Exercise =
If a line of the material holds the string "brown", please copy it.

═══ Task input ═══

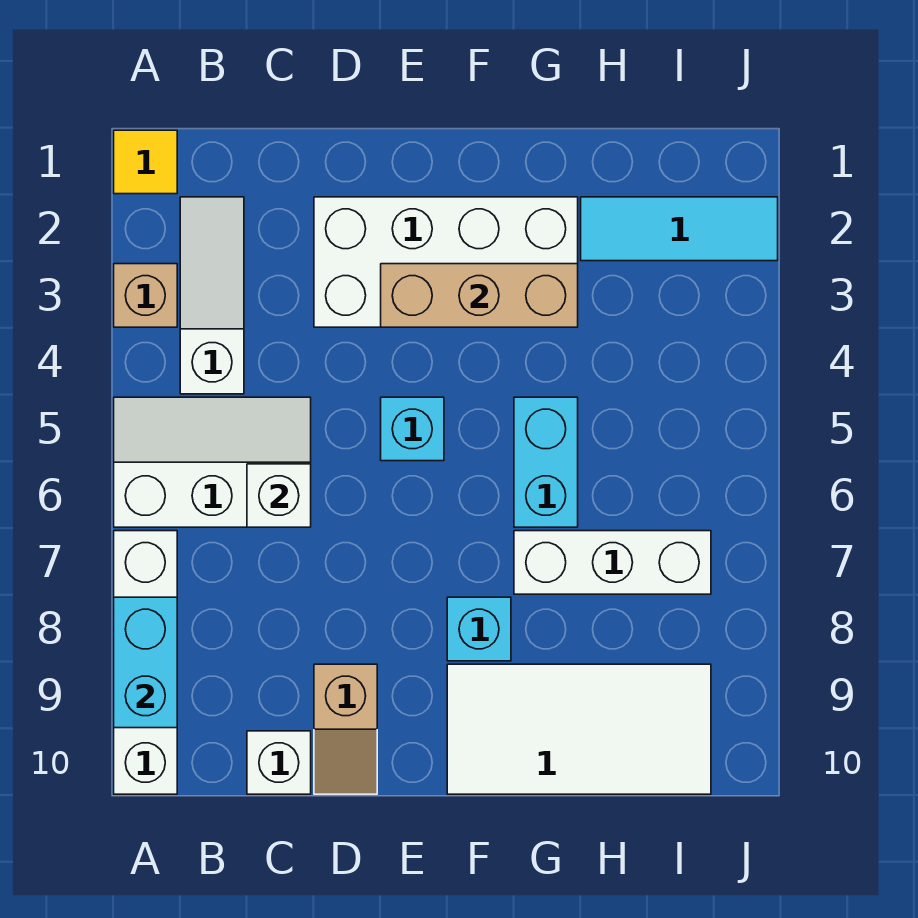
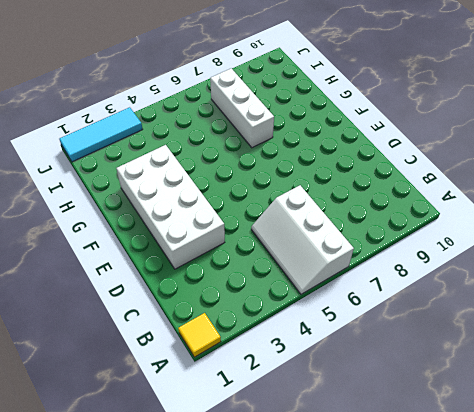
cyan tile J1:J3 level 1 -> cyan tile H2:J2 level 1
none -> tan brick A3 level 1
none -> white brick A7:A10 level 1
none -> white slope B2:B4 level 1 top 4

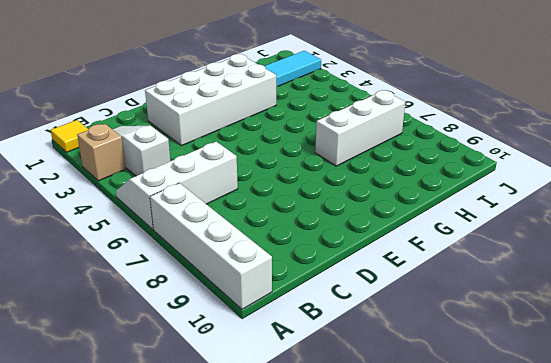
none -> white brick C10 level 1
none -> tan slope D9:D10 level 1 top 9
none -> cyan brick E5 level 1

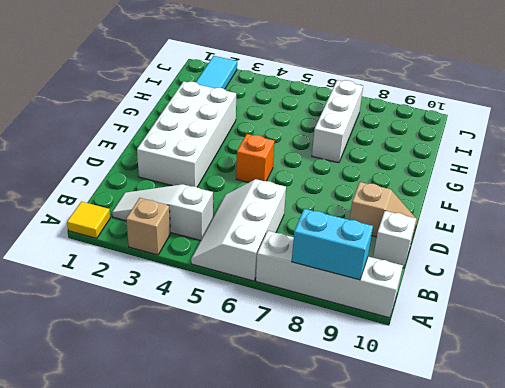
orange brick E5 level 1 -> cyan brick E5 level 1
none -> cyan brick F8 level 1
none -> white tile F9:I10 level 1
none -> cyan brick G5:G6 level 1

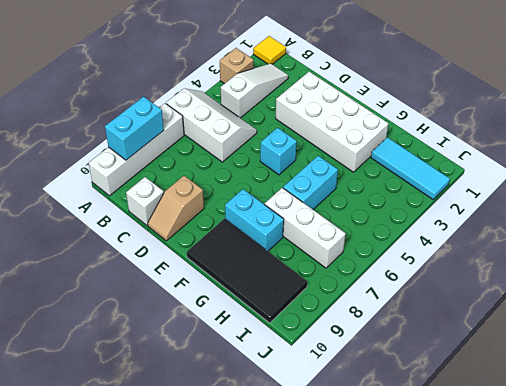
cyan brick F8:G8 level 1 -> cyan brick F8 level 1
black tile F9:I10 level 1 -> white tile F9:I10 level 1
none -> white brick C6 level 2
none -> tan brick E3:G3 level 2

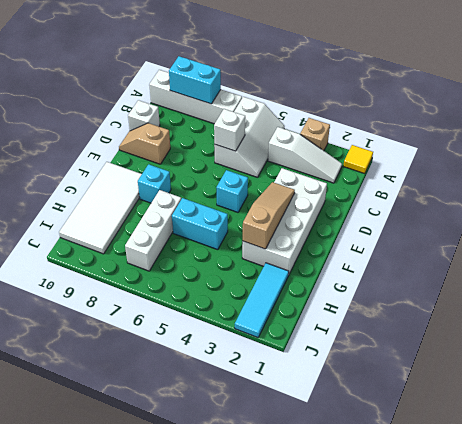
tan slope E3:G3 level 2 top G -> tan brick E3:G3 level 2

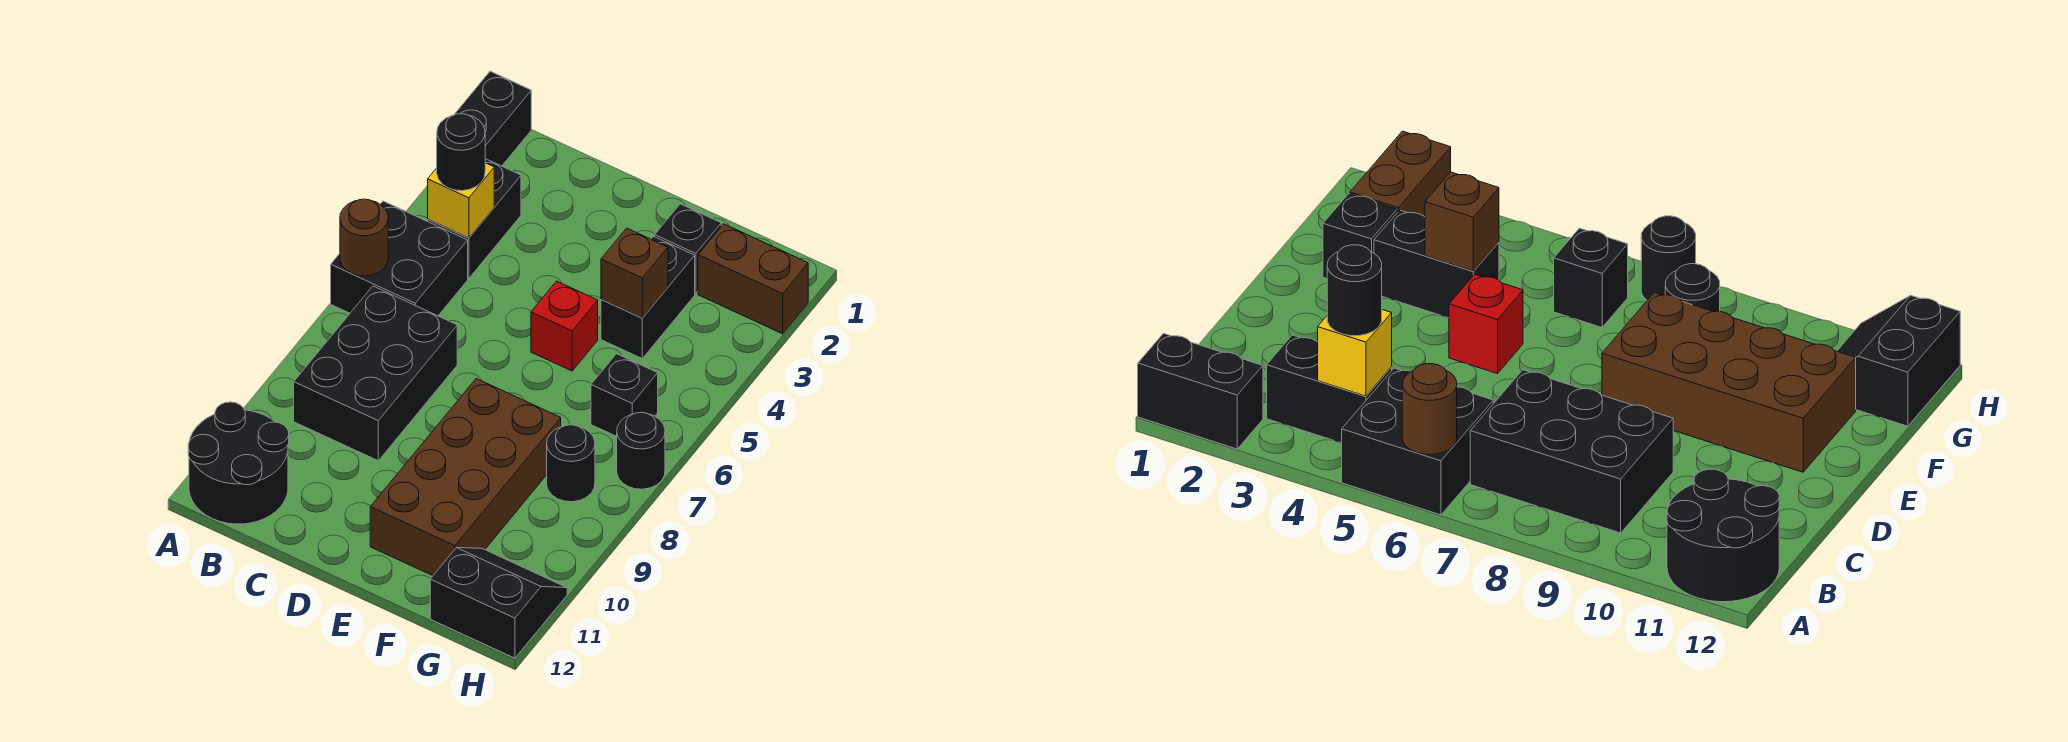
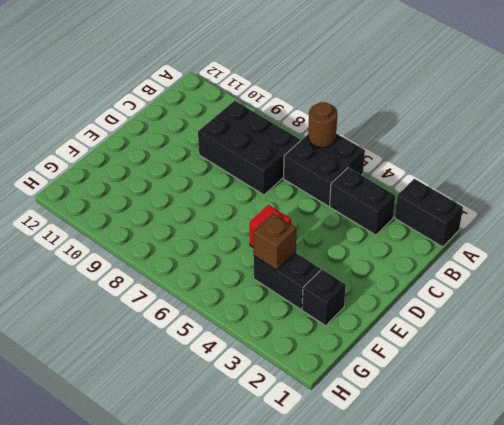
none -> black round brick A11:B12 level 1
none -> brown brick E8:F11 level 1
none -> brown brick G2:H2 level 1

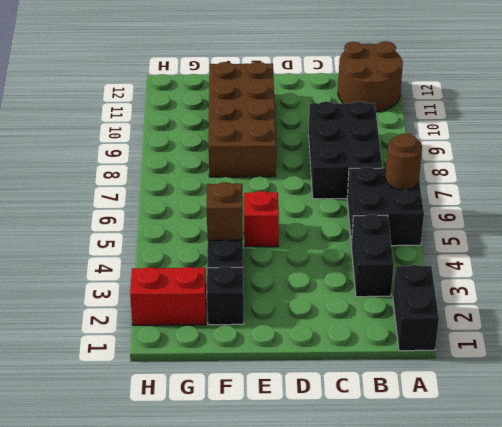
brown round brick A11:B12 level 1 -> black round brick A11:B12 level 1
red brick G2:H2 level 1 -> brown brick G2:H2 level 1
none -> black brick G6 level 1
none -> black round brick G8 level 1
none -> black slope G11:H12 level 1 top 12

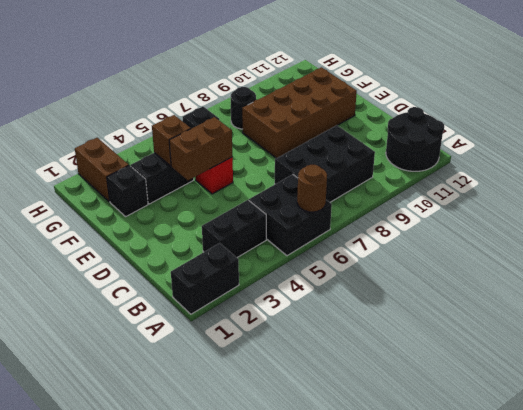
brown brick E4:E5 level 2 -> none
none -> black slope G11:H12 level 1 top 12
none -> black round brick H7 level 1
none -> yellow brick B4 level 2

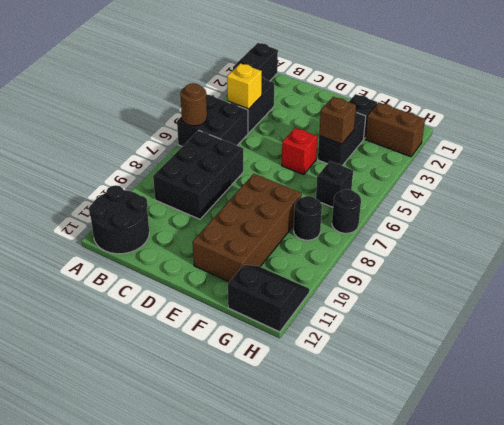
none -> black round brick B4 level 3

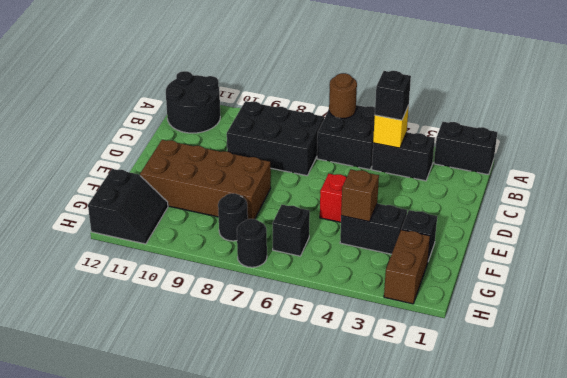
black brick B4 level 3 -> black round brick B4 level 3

═══

Result for this exercise =
none -> brown brick E8:F11 level 1
none -> brown brick G2:H2 level 1
brown round brick A11:B12 level 1 -> black round brick A11:B12 level 1
red brick G2:H2 level 1 -> brown brick G2:H2 level 1
brown brick E4:E5 level 2 -> none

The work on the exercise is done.